Task to complete —
What you produce should be an exact transcription of the data, minus any pictures.

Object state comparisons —
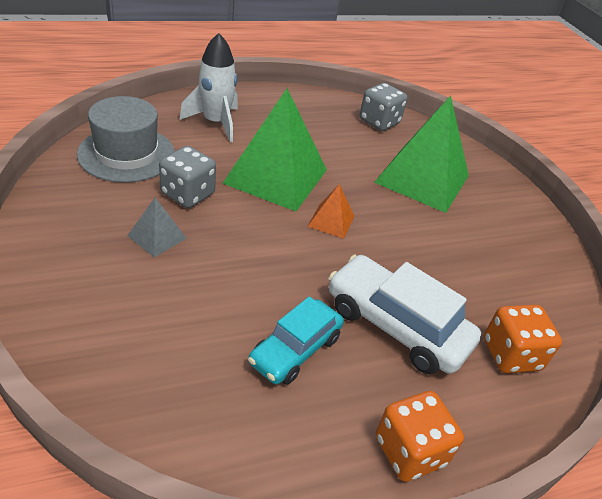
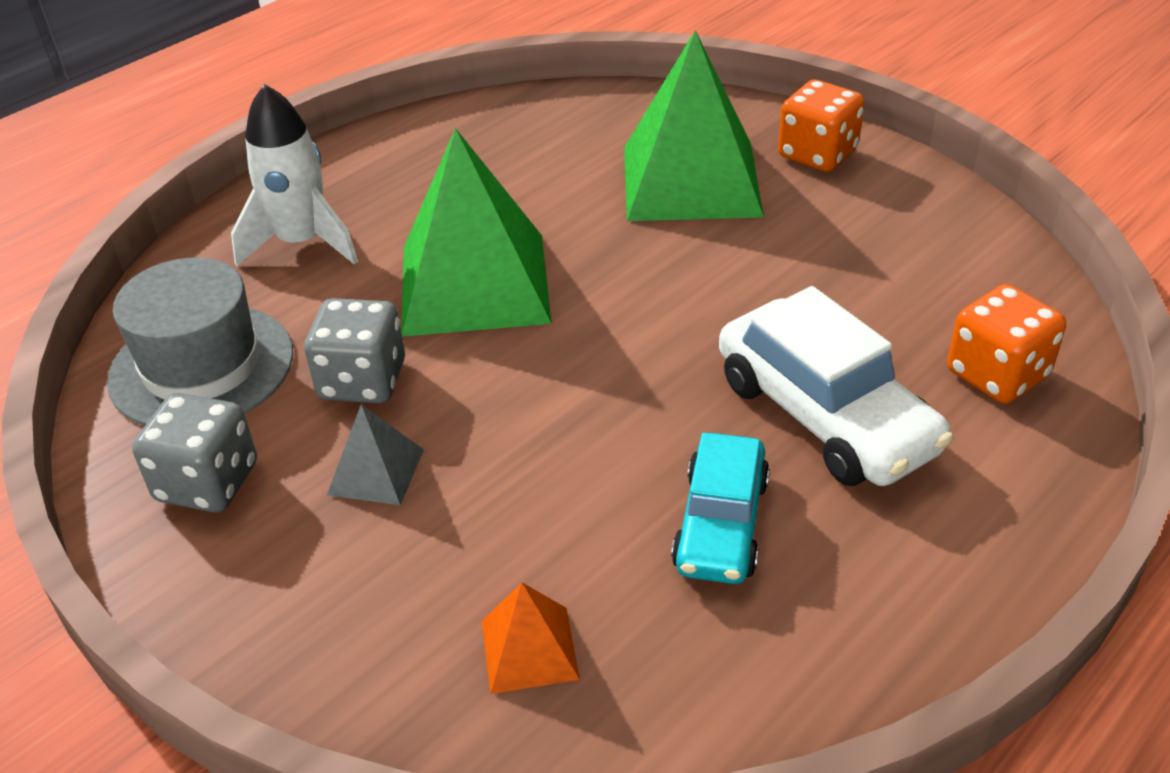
camera: 20 degrees left, 0 degrees up
(331, 221) = (614, 312): orange pyramid -> orange pyramid (529, 649)
(379, 122) = (556, 119): grey dice -> grey dice (207, 482)
(396, 325) = (825, 415): white car -> white car turned 135 degrees counterclockwise
(410, 451) = (971, 570): orange dice -> orange dice (817, 154)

Exercise response —
camera: 20 degrees left, 0 degrees up
(331, 221) = (614, 312): orange pyramid -> orange pyramid (529, 649)
(379, 122) = (556, 119): grey dice -> grey dice (207, 482)
(396, 325) = (825, 415): white car -> white car turned 135 degrees counterclockwise
(410, 451) = (971, 570): orange dice -> orange dice (817, 154)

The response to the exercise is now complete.